Input data:
== == ==

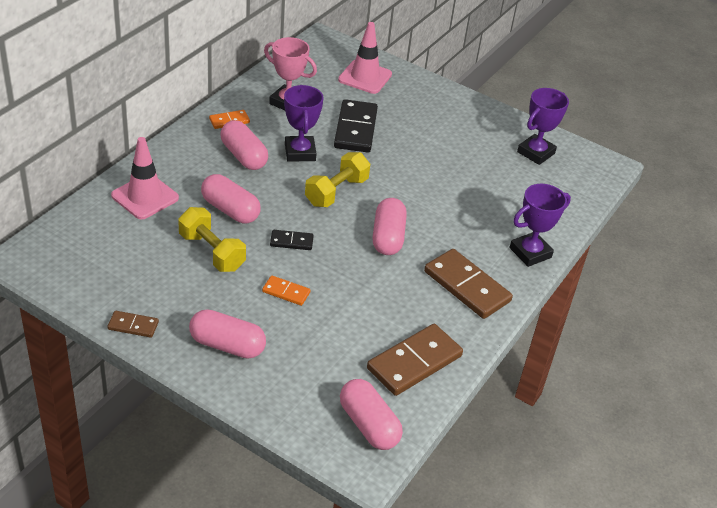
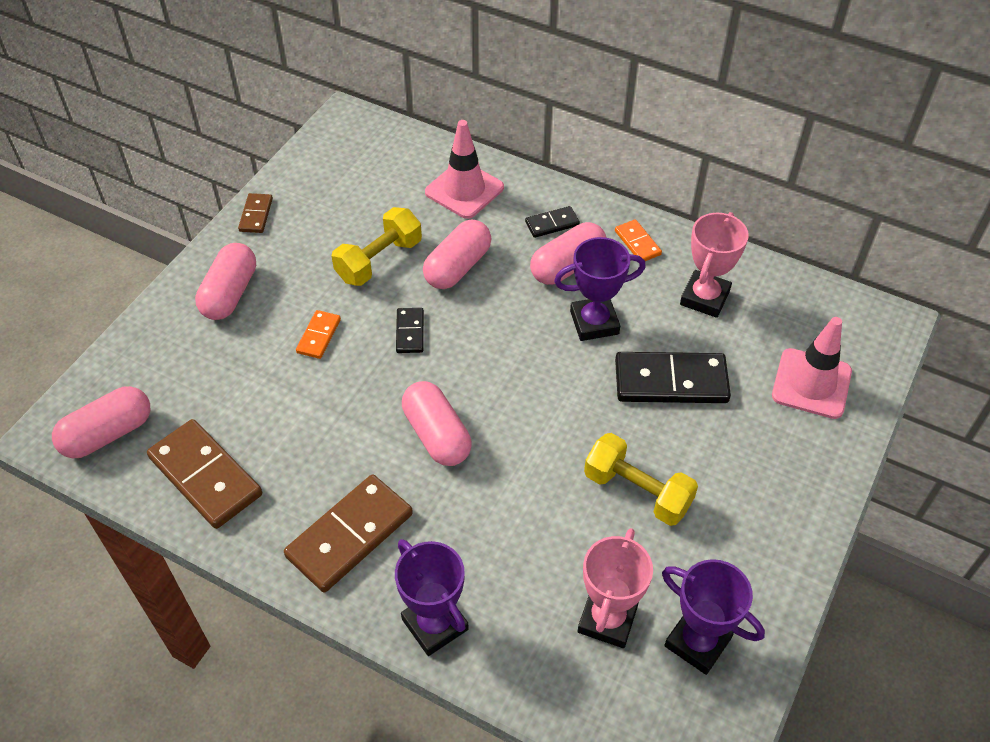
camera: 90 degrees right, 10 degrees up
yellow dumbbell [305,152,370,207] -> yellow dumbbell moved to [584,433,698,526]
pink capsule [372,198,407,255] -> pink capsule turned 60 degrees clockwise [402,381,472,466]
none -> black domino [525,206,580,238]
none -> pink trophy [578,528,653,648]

== == ==

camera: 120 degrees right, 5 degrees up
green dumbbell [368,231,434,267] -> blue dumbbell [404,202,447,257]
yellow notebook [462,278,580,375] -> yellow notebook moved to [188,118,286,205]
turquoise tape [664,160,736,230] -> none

== == ==

Task prompt:
The range runs from the line above containing "camera: 90 degrees right, 10 degrees up" to the line containing "none -> pink trophy [578,528,653,648]", inclusive. Restate those lines word for word and no others.

Solved problem:
camera: 90 degrees right, 10 degrees up
yellow dumbbell [305,152,370,207] -> yellow dumbbell moved to [584,433,698,526]
pink capsule [372,198,407,255] -> pink capsule turned 60 degrees clockwise [402,381,472,466]
none -> black domino [525,206,580,238]
none -> pink trophy [578,528,653,648]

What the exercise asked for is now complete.